(Material for this task begins)

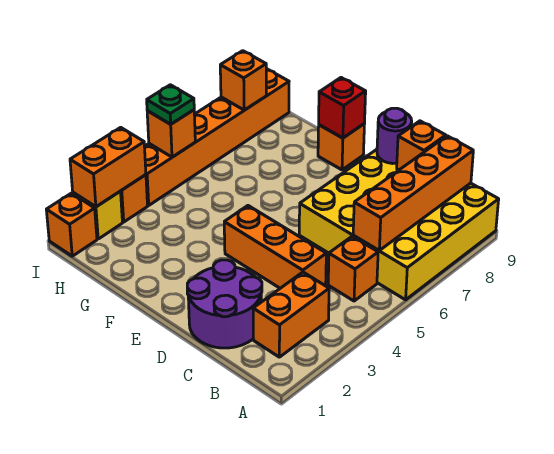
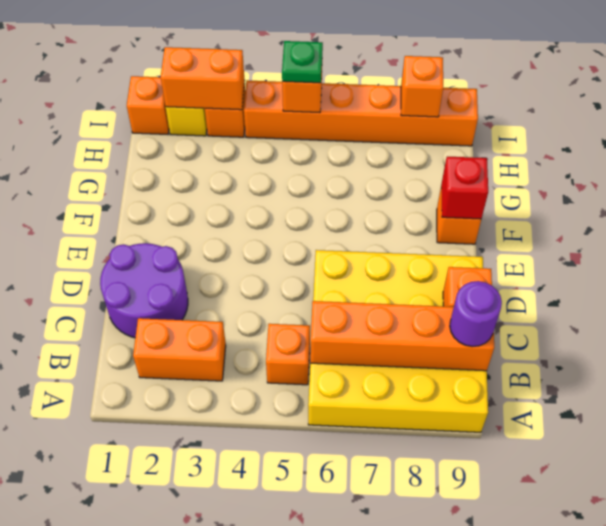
orange brick C4:E4 level 1 -> none
purple round brick D9 level 2 -> purple round brick B9 level 3

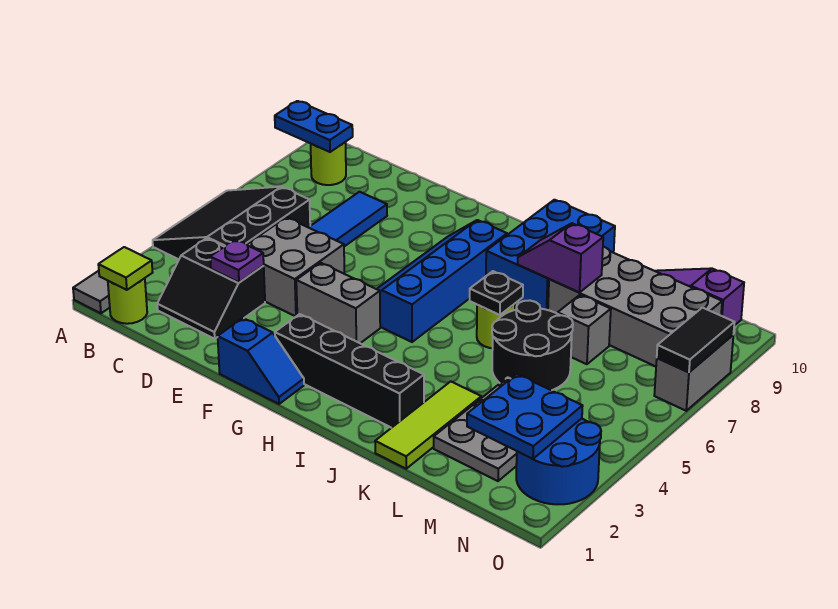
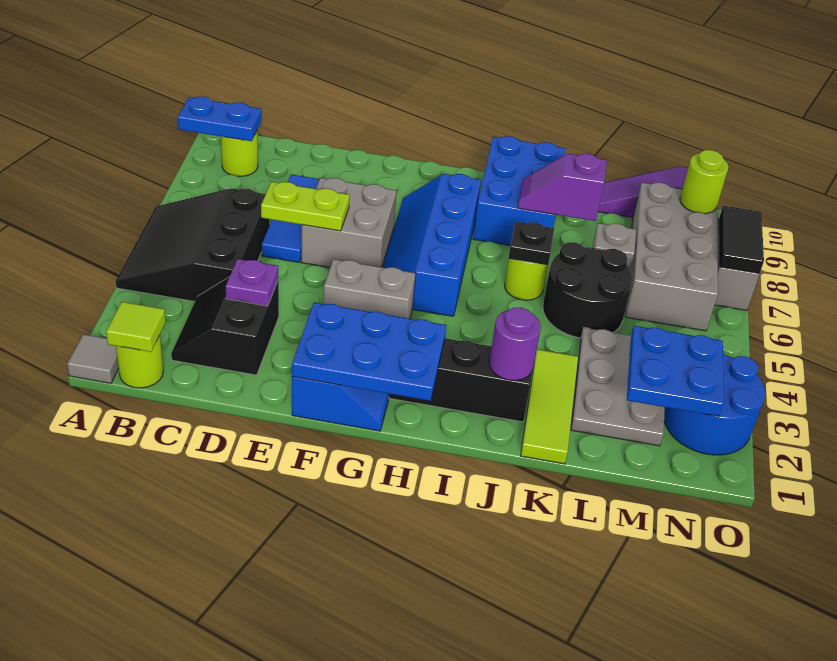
black slope C2:D3 level 1 top 3 -> black slope C2:D3 level 1 top D
grey brick D4:E5 level 1 -> grey brick E6:F7 level 1
none -> lime plate D6:E6 level 2
none -> blue plate F1:H2 level 2
none -> purple round brick J2 level 2
grey brick K8:N9 level 1 -> grey brick M6:N9 level 1
none -> lime round brick N9 level 2

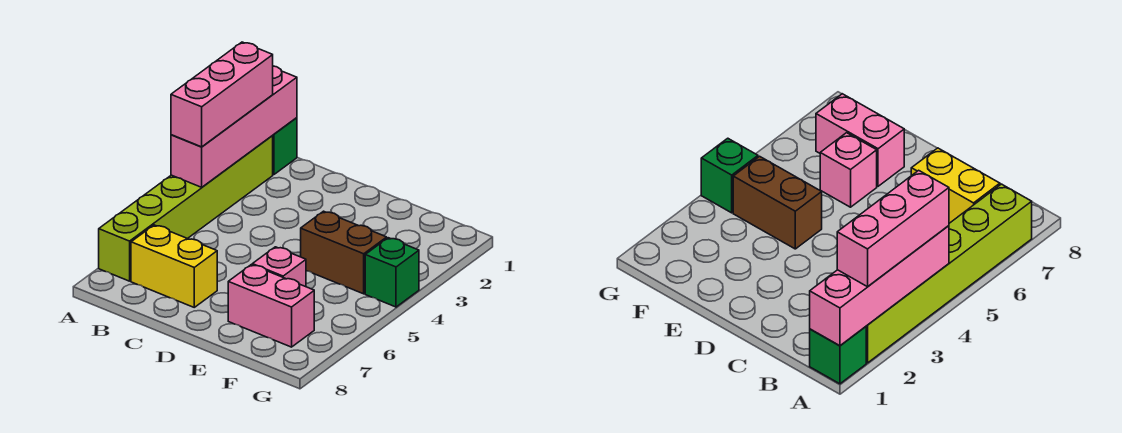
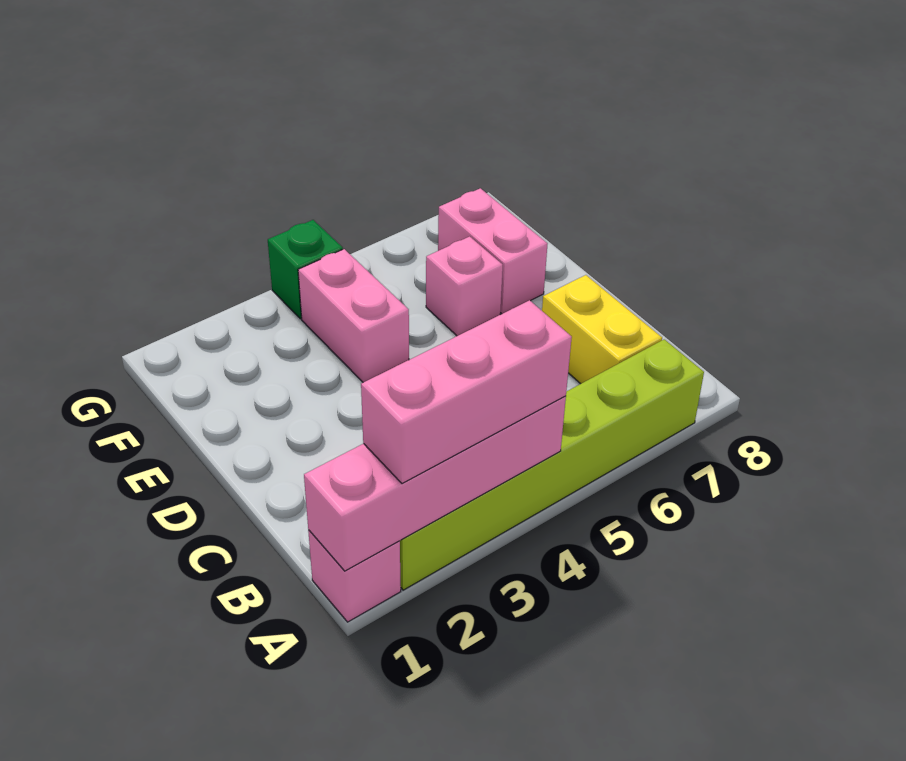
green brick A1 level 1 -> pink brick A1 level 1
brown brick E4:F4 level 1 -> pink brick E4:F4 level 1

(Material for this task ends)

■ Exercise objective:
Output every entry verbatim but skip the pictures.

■ Exercise result:
orange brick C4:E4 level 1 -> none
purple round brick D9 level 2 -> purple round brick B9 level 3

black slope C2:D3 level 1 top 3 -> black slope C2:D3 level 1 top D
grey brick D4:E5 level 1 -> grey brick E6:F7 level 1
none -> lime plate D6:E6 level 2
none -> blue plate F1:H2 level 2
none -> purple round brick J2 level 2
grey brick K8:N9 level 1 -> grey brick M6:N9 level 1
none -> lime round brick N9 level 2

green brick A1 level 1 -> pink brick A1 level 1
brown brick E4:F4 level 1 -> pink brick E4:F4 level 1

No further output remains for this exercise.